Go through the material below and copy all lines with "diode".

● ● ●

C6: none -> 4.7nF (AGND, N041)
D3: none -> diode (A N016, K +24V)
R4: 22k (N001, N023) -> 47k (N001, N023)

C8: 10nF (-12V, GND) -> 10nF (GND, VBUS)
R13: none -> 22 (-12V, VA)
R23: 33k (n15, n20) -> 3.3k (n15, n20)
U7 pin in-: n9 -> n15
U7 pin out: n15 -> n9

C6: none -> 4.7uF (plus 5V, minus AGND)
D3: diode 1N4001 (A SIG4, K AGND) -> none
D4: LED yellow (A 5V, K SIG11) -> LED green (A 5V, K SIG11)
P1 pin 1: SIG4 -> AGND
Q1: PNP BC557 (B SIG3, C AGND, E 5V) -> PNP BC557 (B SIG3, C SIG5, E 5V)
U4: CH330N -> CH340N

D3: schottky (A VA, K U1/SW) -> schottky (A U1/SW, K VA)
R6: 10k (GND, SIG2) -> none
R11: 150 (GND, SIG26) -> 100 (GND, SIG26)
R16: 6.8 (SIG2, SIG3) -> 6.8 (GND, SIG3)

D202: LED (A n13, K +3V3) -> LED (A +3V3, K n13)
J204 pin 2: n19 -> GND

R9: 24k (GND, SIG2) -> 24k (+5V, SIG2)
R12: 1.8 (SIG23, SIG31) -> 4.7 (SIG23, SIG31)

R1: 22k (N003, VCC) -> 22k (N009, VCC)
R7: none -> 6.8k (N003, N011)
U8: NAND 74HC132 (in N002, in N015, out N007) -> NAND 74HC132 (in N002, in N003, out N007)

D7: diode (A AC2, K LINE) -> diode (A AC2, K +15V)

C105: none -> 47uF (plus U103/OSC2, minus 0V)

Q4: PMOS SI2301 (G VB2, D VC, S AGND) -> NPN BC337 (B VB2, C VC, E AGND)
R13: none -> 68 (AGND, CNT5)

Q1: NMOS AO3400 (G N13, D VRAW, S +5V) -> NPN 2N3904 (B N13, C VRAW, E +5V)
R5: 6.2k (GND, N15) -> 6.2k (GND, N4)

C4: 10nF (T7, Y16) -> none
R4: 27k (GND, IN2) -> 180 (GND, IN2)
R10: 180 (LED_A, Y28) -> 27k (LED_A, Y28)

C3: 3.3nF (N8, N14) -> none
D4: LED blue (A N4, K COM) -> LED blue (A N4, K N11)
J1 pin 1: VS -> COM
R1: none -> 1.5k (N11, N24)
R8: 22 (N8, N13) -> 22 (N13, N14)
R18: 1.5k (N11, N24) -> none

● ● ●

EXERCISE SOLUTION ::
D3: none -> diode (A N016, K +24V)
D3: diode 1N4001 (A SIG4, K AGND) -> none
D7: diode (A AC2, K LINE) -> diode (A AC2, K +15V)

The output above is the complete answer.